■ **WORK TASK**: Look through the records below and give the number of lines holding the string "diamond", nothing more.

START INFORMATION SUPPLIED

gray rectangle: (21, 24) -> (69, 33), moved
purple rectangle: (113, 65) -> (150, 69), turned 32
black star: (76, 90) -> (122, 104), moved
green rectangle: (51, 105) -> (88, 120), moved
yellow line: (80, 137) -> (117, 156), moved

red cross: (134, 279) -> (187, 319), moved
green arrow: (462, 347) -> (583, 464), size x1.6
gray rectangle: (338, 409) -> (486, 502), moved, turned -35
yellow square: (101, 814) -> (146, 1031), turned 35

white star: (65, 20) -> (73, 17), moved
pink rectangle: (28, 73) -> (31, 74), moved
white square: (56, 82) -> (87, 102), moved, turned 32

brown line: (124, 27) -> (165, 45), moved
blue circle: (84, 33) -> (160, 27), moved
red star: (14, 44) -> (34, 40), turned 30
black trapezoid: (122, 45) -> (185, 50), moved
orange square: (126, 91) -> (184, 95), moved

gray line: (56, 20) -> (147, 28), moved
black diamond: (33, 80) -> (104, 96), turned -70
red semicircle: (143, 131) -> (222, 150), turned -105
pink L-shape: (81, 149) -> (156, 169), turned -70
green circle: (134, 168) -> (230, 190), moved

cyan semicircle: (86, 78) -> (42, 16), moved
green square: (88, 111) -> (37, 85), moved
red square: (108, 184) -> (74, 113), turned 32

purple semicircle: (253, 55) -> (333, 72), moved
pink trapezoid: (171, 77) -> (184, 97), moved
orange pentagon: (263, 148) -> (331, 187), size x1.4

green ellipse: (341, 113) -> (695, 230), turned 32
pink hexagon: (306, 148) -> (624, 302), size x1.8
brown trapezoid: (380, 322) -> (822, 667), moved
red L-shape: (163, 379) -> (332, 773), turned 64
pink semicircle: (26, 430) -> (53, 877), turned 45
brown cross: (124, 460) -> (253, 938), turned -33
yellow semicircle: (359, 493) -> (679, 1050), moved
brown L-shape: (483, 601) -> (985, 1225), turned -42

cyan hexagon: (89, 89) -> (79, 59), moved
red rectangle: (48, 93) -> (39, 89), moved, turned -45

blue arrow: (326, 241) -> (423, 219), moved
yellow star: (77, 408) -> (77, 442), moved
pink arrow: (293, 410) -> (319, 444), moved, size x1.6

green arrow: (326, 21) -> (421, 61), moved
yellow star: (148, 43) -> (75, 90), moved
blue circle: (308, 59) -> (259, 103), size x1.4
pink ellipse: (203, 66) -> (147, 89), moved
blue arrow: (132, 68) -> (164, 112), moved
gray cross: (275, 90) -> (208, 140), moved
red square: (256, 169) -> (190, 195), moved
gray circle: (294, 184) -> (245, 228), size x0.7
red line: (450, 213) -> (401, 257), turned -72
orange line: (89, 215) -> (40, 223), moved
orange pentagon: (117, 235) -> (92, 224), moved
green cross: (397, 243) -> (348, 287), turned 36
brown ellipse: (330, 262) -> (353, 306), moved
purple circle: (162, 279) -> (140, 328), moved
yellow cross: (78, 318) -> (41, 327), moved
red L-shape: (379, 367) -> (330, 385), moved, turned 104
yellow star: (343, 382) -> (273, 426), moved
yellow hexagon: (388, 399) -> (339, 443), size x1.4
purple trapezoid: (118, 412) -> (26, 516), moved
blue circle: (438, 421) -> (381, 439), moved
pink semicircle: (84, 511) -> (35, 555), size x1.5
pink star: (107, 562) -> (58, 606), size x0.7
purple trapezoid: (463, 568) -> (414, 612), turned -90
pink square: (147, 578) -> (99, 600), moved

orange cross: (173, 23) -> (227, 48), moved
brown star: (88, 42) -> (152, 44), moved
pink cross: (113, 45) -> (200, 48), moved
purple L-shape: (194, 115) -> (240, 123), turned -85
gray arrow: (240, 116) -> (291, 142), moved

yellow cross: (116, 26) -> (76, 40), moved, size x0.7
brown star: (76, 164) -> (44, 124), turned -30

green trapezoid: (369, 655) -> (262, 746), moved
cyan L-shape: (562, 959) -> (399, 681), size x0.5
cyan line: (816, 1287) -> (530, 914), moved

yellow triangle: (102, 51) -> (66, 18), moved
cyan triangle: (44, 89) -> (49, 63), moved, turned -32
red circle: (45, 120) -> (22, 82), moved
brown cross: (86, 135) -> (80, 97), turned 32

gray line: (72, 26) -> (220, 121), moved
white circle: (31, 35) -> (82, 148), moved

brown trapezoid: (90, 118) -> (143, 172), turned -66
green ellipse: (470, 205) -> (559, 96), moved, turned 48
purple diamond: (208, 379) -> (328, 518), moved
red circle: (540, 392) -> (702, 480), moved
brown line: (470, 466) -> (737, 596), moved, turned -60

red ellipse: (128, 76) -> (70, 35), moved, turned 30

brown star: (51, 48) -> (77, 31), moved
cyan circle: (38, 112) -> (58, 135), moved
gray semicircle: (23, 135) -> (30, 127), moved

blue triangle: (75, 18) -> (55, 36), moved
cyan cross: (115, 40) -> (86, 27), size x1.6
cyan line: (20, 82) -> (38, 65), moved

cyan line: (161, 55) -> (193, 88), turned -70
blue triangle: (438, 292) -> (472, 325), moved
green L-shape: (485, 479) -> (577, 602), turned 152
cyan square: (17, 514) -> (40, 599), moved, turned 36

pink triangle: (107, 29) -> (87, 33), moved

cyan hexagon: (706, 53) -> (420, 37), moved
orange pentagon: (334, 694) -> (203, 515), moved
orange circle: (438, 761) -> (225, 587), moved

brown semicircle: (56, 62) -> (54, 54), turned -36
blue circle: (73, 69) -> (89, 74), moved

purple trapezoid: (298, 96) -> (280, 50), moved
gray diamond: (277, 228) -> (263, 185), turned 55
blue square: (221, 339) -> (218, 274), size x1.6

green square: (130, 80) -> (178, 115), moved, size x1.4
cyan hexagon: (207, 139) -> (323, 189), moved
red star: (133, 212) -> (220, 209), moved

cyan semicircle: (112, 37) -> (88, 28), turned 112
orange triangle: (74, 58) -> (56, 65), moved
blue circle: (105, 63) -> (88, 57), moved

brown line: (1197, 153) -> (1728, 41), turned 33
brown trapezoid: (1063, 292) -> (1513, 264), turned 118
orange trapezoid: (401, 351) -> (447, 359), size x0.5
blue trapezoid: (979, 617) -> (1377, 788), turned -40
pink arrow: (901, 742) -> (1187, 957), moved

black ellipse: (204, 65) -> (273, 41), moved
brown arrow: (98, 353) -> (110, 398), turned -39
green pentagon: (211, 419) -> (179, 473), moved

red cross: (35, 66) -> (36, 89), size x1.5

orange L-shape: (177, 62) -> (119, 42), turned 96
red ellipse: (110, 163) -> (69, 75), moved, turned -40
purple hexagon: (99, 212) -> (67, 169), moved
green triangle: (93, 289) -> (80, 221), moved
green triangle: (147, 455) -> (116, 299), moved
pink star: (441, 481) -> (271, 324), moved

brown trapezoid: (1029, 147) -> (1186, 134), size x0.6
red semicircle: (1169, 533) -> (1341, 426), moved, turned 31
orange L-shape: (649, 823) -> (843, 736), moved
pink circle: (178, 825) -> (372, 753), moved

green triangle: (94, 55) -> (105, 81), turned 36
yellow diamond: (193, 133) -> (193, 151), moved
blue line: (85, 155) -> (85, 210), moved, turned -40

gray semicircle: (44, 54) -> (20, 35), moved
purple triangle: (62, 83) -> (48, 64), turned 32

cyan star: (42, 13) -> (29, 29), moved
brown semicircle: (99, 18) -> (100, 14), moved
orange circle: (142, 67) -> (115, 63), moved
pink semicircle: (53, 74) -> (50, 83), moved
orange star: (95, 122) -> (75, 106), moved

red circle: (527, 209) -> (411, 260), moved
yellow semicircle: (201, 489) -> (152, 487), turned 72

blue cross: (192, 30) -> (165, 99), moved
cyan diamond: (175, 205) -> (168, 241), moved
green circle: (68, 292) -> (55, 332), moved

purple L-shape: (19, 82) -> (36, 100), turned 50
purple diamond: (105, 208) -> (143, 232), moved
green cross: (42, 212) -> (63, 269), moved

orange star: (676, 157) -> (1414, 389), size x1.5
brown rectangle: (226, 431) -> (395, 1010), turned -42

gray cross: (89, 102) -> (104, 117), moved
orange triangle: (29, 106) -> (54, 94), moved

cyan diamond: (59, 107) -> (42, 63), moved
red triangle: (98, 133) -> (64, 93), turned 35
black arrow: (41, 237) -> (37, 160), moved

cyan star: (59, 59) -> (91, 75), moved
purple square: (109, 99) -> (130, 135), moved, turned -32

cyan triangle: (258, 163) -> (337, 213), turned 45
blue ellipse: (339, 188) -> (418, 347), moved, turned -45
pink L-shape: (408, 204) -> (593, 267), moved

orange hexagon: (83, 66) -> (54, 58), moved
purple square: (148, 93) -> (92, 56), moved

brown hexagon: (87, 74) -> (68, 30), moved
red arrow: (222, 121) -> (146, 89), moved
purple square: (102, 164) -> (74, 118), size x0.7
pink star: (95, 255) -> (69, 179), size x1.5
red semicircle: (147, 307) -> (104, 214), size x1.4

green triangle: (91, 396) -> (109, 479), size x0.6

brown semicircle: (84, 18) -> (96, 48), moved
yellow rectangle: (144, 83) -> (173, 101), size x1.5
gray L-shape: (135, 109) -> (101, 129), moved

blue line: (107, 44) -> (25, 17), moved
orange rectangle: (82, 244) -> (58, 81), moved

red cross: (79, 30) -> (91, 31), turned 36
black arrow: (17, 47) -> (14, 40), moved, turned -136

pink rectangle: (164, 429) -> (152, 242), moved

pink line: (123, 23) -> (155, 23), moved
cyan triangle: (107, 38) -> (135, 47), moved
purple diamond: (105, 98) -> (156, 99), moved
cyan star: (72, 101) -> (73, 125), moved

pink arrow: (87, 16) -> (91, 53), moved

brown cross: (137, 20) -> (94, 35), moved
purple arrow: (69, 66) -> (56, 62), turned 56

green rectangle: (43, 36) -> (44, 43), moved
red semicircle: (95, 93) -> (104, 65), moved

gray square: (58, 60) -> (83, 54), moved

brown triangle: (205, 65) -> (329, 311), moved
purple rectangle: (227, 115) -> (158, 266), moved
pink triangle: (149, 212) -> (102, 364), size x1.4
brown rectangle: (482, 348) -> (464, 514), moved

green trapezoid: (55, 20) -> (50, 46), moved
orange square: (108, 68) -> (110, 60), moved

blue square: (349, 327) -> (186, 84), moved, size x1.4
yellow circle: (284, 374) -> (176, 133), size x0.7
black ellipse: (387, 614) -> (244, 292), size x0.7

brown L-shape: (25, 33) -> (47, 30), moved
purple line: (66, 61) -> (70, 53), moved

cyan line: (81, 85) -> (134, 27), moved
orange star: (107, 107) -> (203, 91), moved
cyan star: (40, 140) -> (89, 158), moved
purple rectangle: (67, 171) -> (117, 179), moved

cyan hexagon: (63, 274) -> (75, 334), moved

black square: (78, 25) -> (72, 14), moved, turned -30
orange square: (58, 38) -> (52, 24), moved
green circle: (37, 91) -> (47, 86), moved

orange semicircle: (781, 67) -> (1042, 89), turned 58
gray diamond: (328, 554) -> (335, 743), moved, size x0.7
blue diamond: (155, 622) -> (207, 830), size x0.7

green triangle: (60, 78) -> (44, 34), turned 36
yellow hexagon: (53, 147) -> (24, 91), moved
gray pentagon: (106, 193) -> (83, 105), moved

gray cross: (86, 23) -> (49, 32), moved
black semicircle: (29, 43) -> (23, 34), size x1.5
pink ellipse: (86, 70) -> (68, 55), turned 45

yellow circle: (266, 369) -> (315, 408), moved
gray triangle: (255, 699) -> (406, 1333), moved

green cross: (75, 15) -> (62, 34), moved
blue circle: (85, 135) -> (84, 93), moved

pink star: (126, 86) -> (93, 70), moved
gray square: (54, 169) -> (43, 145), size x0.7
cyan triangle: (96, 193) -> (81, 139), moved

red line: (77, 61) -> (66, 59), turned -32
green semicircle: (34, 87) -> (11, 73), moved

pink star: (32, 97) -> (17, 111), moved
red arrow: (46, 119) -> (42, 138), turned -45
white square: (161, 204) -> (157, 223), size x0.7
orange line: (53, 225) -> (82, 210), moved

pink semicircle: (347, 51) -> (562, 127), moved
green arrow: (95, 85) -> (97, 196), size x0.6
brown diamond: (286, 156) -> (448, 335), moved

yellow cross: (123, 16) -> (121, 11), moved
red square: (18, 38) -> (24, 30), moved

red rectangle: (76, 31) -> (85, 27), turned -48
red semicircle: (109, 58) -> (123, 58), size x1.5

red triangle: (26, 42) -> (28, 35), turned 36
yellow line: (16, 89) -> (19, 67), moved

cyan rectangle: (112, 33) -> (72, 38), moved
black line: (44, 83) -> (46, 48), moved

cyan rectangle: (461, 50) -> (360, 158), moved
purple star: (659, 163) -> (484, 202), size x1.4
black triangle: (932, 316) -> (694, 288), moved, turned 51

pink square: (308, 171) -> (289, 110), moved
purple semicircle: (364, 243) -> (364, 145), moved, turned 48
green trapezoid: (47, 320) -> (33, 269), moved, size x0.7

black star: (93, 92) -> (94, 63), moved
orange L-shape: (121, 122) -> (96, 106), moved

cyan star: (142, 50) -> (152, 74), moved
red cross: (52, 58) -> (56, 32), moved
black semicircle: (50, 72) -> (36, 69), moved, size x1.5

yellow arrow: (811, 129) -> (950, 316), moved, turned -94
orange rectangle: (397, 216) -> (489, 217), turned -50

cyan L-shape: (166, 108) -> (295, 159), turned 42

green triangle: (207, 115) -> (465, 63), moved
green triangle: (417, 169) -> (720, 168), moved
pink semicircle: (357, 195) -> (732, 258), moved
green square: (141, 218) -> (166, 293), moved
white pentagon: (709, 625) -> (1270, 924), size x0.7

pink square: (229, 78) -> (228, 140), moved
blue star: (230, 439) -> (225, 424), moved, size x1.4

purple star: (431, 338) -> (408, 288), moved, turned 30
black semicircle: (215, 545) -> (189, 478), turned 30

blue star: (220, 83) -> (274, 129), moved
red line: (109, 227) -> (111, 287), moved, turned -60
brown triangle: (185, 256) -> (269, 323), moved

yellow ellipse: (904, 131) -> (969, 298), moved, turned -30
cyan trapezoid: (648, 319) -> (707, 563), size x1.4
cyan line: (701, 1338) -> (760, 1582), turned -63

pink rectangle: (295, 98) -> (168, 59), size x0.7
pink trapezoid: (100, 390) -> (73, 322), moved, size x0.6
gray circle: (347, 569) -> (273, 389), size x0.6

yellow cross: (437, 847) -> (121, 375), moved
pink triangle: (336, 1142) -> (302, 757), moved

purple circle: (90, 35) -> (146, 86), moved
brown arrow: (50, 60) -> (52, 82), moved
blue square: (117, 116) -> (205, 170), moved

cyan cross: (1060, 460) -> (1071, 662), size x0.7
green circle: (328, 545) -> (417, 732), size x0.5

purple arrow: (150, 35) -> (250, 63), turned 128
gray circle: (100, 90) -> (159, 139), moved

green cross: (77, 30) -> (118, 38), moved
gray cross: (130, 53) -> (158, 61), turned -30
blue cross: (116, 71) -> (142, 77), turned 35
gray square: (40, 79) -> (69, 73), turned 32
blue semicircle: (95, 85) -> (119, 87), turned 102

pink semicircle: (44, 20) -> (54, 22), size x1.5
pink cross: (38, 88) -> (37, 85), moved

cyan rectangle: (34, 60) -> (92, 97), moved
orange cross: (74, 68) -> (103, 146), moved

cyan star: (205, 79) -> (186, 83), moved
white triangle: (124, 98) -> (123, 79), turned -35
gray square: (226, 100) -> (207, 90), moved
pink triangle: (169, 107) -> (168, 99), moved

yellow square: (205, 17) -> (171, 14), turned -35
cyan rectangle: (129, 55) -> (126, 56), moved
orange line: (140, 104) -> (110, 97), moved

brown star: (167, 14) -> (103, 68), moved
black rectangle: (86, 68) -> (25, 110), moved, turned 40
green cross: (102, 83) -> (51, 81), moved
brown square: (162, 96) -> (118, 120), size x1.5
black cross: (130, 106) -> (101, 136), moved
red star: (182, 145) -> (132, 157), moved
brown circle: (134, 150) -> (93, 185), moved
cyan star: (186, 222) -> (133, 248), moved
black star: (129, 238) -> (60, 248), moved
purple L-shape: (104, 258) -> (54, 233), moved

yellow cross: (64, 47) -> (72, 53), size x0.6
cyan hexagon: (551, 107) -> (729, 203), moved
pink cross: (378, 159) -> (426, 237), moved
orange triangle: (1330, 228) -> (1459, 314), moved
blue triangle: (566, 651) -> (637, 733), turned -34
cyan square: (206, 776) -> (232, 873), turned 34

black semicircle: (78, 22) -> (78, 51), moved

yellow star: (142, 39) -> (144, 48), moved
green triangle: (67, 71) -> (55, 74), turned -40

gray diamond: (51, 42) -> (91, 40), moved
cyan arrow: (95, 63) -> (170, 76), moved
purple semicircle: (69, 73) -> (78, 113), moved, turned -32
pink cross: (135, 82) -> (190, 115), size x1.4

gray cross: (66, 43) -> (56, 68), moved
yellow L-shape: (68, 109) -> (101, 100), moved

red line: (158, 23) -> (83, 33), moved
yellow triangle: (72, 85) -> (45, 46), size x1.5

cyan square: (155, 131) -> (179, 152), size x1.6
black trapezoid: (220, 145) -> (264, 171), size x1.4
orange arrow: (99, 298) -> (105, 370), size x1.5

END INFORMATION SUPPLIED

■ **ANSWER SECTION**: 12